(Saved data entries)
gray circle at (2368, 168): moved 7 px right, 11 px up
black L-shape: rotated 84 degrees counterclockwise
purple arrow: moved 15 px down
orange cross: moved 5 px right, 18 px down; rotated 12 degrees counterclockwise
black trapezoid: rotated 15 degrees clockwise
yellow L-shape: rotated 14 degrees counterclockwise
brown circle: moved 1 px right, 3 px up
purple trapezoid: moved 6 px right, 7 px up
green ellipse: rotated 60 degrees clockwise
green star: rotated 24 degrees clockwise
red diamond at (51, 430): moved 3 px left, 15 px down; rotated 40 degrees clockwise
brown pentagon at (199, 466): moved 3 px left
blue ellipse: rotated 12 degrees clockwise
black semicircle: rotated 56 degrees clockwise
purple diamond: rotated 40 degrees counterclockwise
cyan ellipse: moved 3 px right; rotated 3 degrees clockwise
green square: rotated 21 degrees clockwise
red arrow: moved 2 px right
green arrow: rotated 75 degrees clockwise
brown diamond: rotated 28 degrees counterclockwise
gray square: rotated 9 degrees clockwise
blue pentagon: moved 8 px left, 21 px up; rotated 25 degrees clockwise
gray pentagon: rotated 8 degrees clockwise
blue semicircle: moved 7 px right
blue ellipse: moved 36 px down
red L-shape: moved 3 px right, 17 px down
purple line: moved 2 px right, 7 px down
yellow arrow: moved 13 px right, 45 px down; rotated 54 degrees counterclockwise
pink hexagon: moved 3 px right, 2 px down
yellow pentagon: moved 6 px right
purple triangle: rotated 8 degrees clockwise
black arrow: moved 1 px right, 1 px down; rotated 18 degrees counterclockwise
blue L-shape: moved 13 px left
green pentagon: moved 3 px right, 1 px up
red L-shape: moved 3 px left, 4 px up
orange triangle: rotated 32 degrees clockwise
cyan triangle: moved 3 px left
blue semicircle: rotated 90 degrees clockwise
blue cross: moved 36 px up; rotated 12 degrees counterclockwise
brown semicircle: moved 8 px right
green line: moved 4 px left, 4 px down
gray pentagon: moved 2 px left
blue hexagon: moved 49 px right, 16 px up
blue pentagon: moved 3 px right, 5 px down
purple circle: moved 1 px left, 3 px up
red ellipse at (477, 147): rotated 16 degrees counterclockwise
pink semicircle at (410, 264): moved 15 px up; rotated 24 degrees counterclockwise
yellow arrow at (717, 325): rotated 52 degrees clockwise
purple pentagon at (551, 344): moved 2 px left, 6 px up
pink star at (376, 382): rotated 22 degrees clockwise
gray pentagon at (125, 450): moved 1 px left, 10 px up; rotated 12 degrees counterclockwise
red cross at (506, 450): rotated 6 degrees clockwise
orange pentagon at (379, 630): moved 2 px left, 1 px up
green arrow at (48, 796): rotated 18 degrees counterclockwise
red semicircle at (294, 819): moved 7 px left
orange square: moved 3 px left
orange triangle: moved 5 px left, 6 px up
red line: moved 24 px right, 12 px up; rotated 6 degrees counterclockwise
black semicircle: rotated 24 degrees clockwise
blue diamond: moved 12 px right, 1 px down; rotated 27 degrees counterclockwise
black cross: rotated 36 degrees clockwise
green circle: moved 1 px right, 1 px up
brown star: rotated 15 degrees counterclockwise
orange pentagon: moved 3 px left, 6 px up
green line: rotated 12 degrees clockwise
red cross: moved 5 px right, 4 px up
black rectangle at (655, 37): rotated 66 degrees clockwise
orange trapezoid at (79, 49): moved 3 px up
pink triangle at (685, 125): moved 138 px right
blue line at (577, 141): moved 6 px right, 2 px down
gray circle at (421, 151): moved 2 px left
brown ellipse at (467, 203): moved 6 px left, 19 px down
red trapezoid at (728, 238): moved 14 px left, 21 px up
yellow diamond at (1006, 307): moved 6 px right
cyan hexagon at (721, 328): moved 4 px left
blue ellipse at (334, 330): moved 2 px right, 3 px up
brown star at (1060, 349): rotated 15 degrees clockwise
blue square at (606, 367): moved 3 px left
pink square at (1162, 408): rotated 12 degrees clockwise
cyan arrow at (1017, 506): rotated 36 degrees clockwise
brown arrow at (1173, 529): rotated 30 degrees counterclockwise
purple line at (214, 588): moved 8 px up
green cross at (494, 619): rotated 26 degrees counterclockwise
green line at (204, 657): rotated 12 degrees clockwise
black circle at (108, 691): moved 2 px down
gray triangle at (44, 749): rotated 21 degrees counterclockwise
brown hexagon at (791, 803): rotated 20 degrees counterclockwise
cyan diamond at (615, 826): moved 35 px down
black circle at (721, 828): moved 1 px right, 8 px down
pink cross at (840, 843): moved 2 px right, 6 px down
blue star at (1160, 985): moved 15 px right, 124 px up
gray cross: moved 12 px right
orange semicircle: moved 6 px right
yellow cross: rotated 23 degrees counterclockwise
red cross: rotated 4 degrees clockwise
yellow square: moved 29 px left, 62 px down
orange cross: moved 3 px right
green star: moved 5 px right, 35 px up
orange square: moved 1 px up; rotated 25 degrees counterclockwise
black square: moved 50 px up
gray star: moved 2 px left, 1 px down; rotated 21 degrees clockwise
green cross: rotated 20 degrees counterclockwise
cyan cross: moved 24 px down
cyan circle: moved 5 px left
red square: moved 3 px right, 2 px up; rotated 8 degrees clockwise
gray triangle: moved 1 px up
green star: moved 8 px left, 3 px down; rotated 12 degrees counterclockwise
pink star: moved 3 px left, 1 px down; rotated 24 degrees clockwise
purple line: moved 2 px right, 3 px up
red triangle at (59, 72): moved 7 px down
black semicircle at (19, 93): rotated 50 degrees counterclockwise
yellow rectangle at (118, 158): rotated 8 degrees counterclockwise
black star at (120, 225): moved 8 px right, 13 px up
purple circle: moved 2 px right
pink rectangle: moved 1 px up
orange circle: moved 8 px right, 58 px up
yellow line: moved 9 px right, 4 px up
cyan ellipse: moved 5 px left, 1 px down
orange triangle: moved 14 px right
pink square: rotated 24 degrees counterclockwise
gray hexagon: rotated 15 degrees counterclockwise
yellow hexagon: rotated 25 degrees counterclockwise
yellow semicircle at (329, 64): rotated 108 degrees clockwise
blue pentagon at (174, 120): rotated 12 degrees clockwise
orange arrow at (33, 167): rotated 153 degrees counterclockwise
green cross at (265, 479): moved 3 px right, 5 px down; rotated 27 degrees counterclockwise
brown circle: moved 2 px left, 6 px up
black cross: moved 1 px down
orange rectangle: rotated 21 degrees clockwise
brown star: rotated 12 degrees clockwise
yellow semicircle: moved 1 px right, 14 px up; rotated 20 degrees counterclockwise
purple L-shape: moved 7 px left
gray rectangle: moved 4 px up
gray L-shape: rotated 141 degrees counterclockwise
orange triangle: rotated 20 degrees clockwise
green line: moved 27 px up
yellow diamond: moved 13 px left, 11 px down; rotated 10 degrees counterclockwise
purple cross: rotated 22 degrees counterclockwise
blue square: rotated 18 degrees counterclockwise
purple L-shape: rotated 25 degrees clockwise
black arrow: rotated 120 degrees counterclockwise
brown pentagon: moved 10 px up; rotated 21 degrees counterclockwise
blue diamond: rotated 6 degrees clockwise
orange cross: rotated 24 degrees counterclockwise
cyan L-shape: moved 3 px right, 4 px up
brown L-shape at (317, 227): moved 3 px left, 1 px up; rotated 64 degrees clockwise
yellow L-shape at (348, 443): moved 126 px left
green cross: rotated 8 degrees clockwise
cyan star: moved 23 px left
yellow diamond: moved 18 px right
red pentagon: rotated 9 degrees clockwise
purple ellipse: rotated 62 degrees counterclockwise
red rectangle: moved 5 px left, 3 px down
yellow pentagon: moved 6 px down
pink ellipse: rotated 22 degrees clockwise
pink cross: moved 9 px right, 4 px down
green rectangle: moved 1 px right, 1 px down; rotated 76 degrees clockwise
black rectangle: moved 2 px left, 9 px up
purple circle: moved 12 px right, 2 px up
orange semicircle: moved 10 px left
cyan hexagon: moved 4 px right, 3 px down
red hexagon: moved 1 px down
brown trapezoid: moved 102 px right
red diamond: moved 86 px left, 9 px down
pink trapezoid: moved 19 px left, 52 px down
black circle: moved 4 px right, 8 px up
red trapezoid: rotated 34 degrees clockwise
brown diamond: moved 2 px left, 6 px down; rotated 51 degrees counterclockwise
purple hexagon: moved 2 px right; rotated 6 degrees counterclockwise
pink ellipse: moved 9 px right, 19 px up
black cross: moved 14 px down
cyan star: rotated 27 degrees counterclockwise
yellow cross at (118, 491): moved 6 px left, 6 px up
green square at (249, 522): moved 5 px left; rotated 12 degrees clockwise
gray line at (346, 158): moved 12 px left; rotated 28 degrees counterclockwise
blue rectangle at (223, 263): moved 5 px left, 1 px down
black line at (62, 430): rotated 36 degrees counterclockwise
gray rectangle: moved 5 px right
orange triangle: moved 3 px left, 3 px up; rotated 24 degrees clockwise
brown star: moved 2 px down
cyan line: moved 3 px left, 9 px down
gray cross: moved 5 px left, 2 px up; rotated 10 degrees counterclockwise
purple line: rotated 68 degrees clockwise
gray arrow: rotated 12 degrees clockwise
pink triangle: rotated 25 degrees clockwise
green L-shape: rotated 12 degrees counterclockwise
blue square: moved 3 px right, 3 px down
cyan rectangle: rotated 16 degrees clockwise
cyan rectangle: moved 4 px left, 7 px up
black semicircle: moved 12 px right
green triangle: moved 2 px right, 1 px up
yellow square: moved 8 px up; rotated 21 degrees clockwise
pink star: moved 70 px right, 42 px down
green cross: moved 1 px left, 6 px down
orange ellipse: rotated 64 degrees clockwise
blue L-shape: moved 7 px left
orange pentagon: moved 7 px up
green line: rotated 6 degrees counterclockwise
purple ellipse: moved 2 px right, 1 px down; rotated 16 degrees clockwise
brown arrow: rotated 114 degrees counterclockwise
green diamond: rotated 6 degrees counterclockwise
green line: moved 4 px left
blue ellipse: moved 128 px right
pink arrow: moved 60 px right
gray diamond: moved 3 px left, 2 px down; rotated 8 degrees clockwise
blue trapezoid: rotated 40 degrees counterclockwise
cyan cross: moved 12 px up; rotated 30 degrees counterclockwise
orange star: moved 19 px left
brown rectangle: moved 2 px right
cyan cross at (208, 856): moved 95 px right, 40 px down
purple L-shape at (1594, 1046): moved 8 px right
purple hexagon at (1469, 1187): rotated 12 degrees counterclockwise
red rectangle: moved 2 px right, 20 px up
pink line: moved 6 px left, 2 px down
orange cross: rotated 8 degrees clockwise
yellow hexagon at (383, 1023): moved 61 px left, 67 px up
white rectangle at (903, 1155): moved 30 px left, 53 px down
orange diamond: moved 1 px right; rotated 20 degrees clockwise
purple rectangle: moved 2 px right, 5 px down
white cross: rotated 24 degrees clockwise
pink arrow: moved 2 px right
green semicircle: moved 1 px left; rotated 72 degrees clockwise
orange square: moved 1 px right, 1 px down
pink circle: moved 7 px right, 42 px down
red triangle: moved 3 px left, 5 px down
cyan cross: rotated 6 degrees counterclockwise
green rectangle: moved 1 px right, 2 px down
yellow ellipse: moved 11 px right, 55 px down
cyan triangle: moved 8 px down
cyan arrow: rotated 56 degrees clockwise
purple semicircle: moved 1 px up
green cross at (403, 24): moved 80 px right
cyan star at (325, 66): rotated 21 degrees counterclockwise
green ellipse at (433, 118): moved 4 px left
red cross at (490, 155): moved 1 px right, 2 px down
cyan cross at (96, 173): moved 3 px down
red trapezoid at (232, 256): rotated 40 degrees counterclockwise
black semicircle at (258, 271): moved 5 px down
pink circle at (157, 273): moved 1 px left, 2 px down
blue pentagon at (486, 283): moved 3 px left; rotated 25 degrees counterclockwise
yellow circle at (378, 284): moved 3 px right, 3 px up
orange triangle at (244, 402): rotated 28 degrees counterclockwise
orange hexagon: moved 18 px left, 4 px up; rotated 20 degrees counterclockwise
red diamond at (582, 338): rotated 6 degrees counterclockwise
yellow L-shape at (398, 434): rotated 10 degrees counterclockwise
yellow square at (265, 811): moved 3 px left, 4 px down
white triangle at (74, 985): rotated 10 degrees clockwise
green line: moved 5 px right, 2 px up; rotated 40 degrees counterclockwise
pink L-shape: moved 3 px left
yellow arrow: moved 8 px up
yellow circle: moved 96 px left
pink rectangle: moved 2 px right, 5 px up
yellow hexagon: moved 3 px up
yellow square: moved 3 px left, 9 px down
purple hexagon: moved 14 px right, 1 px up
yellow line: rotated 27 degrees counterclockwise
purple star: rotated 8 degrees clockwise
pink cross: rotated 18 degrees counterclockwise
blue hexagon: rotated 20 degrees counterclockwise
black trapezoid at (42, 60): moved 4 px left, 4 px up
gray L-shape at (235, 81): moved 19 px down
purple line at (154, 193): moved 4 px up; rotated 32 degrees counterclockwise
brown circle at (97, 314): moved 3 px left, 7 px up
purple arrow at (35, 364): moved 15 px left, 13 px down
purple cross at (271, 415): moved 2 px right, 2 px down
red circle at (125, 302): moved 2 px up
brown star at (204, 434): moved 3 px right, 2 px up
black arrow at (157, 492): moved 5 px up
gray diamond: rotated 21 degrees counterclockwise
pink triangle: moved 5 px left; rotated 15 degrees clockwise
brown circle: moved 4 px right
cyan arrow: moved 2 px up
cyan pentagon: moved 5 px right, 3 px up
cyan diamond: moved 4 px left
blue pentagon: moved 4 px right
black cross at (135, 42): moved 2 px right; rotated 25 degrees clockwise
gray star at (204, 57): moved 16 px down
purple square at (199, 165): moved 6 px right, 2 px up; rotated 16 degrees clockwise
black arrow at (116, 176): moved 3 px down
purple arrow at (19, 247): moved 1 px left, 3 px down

#### THE REQUEST:
Repeat the lines above word for word, beginning with the first one and ending after the line that contains "blue cross: moved". Include both of those lines.

#### SOLUTION TO THIS EXERCISE:
gray circle at (2368, 168): moved 7 px right, 11 px up
black L-shape: rotated 84 degrees counterclockwise
purple arrow: moved 15 px down
orange cross: moved 5 px right, 18 px down; rotated 12 degrees counterclockwise
black trapezoid: rotated 15 degrees clockwise
yellow L-shape: rotated 14 degrees counterclockwise
brown circle: moved 1 px right, 3 px up
purple trapezoid: moved 6 px right, 7 px up
green ellipse: rotated 60 degrees clockwise
green star: rotated 24 degrees clockwise
red diamond at (51, 430): moved 3 px left, 15 px down; rotated 40 degrees clockwise
brown pentagon at (199, 466): moved 3 px left
blue ellipse: rotated 12 degrees clockwise
black semicircle: rotated 56 degrees clockwise
purple diamond: rotated 40 degrees counterclockwise
cyan ellipse: moved 3 px right; rotated 3 degrees clockwise
green square: rotated 21 degrees clockwise
red arrow: moved 2 px right
green arrow: rotated 75 degrees clockwise
brown diamond: rotated 28 degrees counterclockwise
gray square: rotated 9 degrees clockwise
blue pentagon: moved 8 px left, 21 px up; rotated 25 degrees clockwise
gray pentagon: rotated 8 degrees clockwise
blue semicircle: moved 7 px right
blue ellipse: moved 36 px down
red L-shape: moved 3 px right, 17 px down
purple line: moved 2 px right, 7 px down
yellow arrow: moved 13 px right, 45 px down; rotated 54 degrees counterclockwise
pink hexagon: moved 3 px right, 2 px down
yellow pentagon: moved 6 px right
purple triangle: rotated 8 degrees clockwise
black arrow: moved 1 px right, 1 px down; rotated 18 degrees counterclockwise
blue L-shape: moved 13 px left
green pentagon: moved 3 px right, 1 px up
red L-shape: moved 3 px left, 4 px up
orange triangle: rotated 32 degrees clockwise
cyan triangle: moved 3 px left
blue semicircle: rotated 90 degrees clockwise
blue cross: moved 36 px up; rotated 12 degrees counterclockwise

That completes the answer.